* [Entries supplied]:

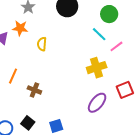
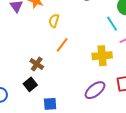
orange line: (13, 76) -> (62, 45), moved
black square: (28, 123) -> (30, 84), moved

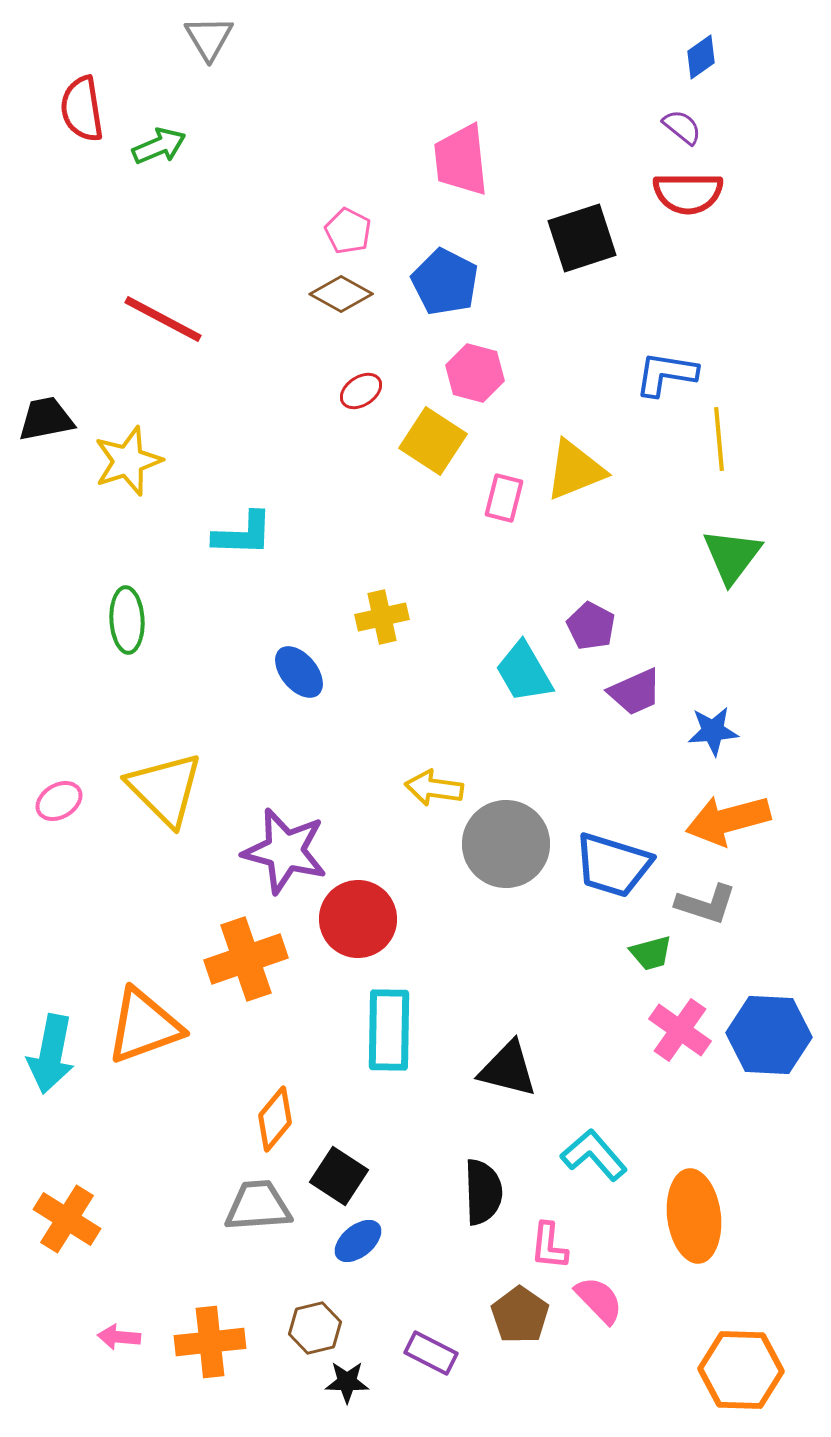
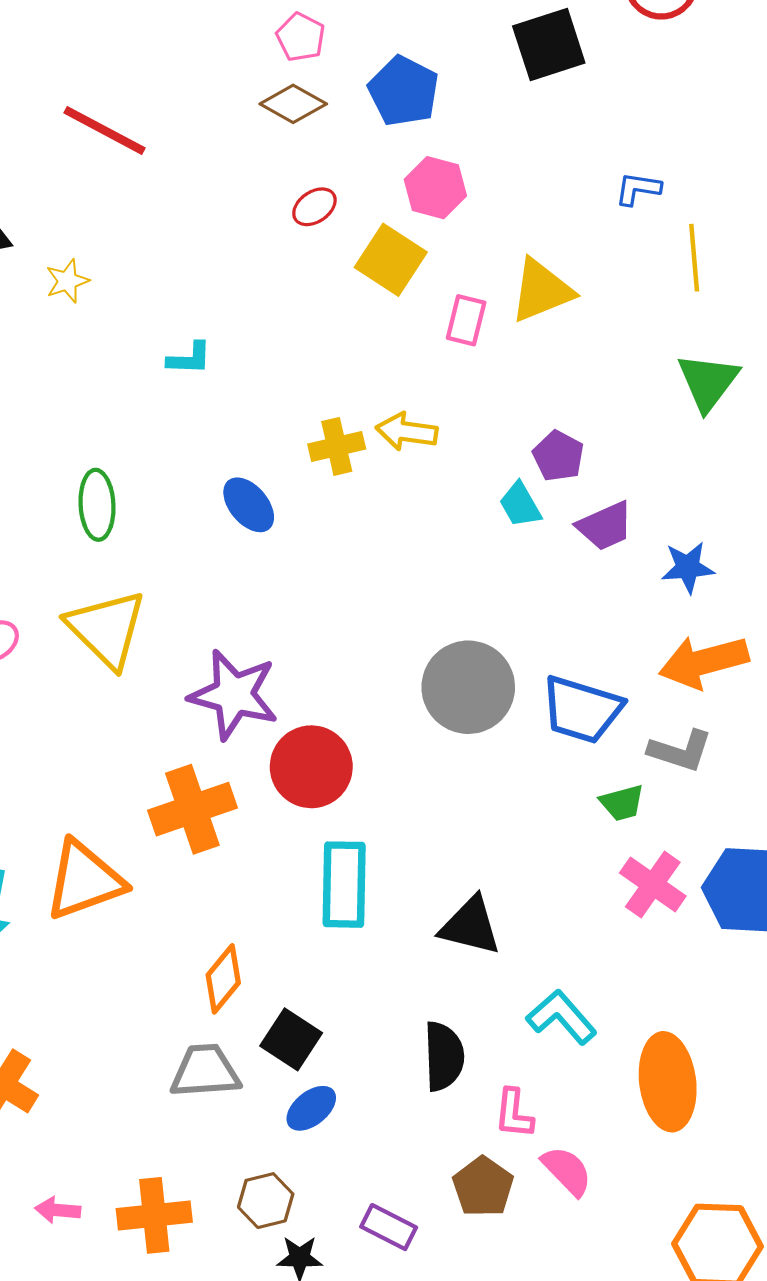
blue L-shape: (666, 374) -> (638, 189), size x0.7
yellow star: (128, 461) -> (67, 281), size x0.6
cyan L-shape: (243, 534) -> (189, 358), size x0.7
green ellipse: (127, 620) -> (97, 505), moved
cyan trapezoid: (524, 672) -> (520, 505), moved, size x0.7
yellow arrow: (434, 788) -> (407, 432), moved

* [Exercise prompt]: Each line above should be written out again exactly, and no picture should appear in the copy.

* [Worked solution]:
orange line: (13, 76) -> (62, 45), moved
black square: (28, 123) -> (30, 84), moved

blue L-shape: (666, 374) -> (638, 189), size x0.7
yellow star: (128, 461) -> (67, 281), size x0.6
cyan L-shape: (243, 534) -> (189, 358), size x0.7
green ellipse: (127, 620) -> (97, 505), moved
cyan trapezoid: (524, 672) -> (520, 505), moved, size x0.7
yellow arrow: (434, 788) -> (407, 432), moved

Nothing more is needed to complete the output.